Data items
----
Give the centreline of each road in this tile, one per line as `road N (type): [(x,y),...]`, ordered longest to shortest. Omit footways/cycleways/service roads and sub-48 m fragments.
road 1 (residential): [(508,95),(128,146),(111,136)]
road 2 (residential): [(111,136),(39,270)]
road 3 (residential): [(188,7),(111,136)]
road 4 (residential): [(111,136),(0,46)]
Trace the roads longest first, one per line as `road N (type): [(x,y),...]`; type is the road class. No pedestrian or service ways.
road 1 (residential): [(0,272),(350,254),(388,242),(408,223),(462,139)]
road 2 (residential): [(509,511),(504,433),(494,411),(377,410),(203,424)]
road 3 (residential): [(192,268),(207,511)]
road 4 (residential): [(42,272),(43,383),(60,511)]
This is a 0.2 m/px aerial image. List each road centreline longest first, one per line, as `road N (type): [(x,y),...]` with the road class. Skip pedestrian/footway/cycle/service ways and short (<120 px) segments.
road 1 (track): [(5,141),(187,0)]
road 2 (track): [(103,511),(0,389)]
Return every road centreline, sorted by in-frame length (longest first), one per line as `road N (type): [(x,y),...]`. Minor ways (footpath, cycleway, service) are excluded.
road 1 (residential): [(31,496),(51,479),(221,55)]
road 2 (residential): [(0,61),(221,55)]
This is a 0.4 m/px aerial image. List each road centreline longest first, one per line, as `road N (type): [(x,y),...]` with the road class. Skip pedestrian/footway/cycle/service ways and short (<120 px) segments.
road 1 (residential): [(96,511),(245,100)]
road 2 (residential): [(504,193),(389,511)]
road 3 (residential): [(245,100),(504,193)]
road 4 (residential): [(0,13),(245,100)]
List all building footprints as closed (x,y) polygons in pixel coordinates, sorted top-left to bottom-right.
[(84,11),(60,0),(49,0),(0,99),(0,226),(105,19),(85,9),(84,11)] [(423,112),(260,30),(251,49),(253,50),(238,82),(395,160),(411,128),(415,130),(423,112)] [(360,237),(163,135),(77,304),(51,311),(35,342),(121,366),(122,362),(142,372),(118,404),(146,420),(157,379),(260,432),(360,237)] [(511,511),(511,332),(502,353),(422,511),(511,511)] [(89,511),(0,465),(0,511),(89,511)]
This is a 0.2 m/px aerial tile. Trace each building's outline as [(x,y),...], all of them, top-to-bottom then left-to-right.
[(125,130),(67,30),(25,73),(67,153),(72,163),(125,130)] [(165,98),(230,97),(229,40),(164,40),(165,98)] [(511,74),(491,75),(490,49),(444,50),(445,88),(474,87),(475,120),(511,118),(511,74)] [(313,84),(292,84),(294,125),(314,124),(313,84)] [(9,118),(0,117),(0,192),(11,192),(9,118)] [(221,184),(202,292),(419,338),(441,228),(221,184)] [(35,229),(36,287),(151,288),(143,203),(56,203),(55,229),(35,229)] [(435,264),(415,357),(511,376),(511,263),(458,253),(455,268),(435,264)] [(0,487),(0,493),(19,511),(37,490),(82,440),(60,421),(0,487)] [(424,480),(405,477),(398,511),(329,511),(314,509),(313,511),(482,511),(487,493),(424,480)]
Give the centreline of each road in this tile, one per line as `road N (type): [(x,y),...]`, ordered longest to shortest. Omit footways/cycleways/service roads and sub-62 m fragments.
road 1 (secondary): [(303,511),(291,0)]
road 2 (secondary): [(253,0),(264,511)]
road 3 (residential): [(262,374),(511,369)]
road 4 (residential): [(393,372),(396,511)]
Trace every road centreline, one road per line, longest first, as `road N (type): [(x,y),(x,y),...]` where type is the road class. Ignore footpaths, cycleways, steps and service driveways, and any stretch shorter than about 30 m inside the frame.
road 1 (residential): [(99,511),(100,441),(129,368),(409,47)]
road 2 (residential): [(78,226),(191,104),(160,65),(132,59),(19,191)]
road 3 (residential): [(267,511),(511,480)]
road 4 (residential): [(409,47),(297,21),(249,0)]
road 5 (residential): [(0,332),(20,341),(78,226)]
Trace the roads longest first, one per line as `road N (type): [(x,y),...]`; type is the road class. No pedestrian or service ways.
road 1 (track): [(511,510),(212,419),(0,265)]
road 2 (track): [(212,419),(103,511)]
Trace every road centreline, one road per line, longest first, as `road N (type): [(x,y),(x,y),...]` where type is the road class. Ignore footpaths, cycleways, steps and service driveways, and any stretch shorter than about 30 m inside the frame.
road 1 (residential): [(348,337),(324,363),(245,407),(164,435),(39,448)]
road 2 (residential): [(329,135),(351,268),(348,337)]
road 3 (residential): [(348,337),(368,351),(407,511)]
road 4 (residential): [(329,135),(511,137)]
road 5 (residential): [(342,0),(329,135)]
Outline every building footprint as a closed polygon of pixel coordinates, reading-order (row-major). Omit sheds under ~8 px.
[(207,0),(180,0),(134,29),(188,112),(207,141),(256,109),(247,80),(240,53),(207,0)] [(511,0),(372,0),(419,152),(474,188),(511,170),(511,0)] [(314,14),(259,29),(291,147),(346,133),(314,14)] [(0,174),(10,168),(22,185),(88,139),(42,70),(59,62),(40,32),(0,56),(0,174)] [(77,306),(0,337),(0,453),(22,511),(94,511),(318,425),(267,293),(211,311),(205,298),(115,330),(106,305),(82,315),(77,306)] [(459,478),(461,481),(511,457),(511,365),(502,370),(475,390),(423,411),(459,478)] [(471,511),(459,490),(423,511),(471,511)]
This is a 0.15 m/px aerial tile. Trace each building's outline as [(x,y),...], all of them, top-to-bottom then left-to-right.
----
● **WRITTEN TASK**
Copy out word for word the stretch of lines above from the line containing "sub-62 m fragments." through the line containing "road 2 (track): [(212,419),(103,511)]", including both of those lines.

● **ANSWER FOR THE TASK**
Give the centreline of each road in this tile, one per line as `road N (type): [(x,y),...]`, ordered longest to shortest. Omit footways/cycleways/service roads and sub-62 m fragments.
road 1 (secondary): [(303,511),(291,0)]
road 2 (secondary): [(253,0),(264,511)]
road 3 (residential): [(262,374),(511,369)]
road 4 (residential): [(393,372),(396,511)]
Trace every road centreline, one road per line, longest first, as `road N (type): [(x,y),(x,y),...]` where type is the road class. Ignore footpaths, cycleways, steps and service driveways, and any stretch shorter than about 30 m inside the frame.
road 1 (residential): [(99,511),(100,441),(129,368),(409,47)]
road 2 (residential): [(78,226),(191,104),(160,65),(132,59),(19,191)]
road 3 (residential): [(267,511),(511,480)]
road 4 (residential): [(409,47),(297,21),(249,0)]
road 5 (residential): [(0,332),(20,341),(78,226)]
Trace the roads longest first, one per line as `road N (type): [(x,y),...]`; type is the road class. No pedestrian or service ways.
road 1 (track): [(511,510),(212,419),(0,265)]
road 2 (track): [(212,419),(103,511)]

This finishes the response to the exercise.